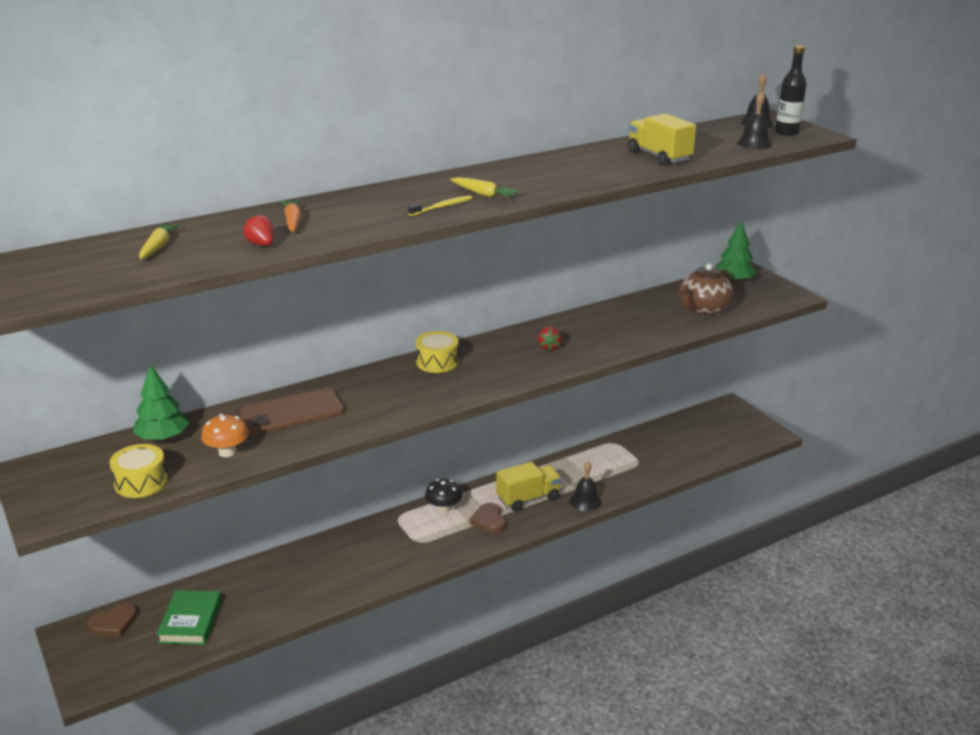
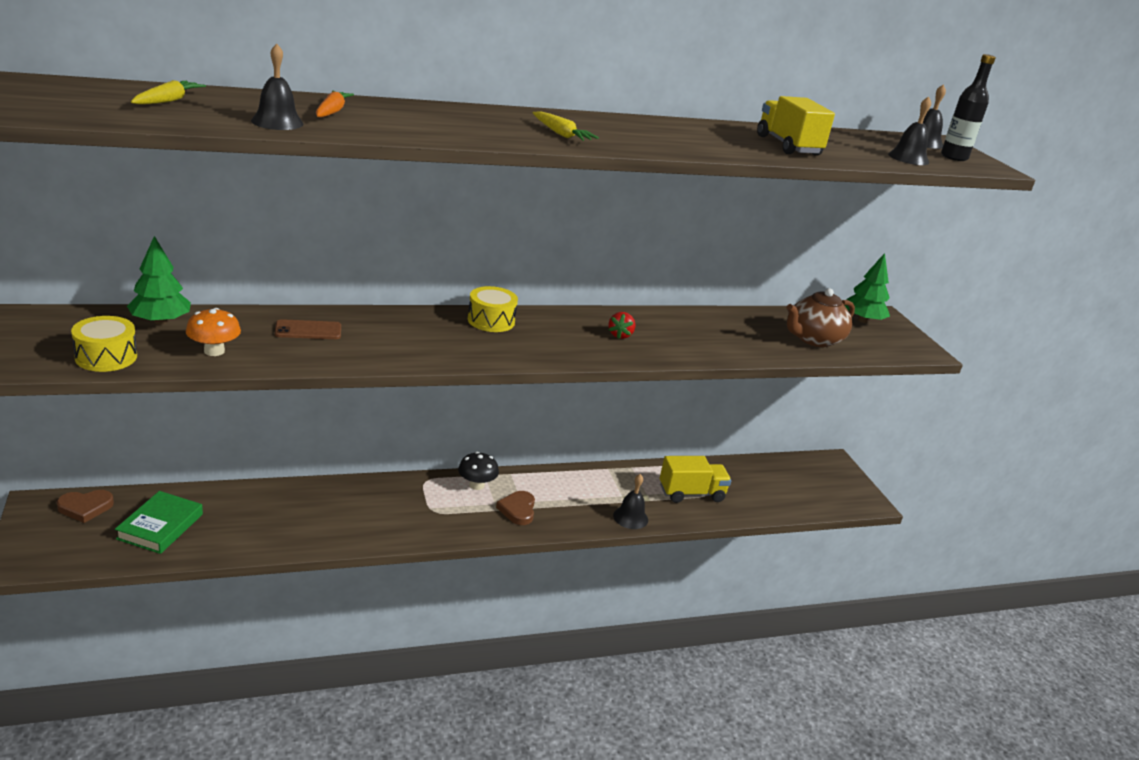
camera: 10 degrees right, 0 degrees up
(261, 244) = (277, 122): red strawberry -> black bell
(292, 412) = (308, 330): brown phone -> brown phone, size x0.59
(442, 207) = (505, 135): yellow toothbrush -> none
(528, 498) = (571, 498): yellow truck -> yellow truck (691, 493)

* * *

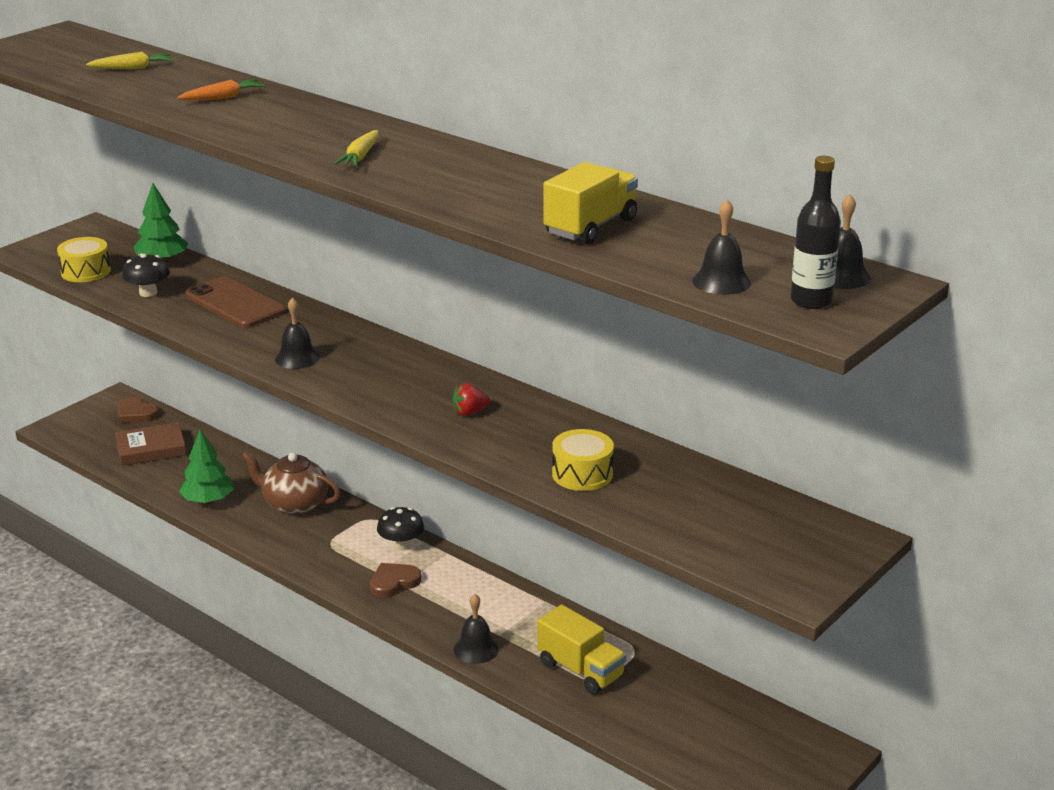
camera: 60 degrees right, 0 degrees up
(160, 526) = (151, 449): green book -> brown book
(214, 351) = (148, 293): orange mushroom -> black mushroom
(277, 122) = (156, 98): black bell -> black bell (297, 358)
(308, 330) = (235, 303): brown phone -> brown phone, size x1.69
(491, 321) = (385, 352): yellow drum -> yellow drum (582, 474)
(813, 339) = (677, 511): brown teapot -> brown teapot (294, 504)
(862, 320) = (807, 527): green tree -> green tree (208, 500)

* * *

Count every line of the listing holding the string "green". Reply with the total alone.

2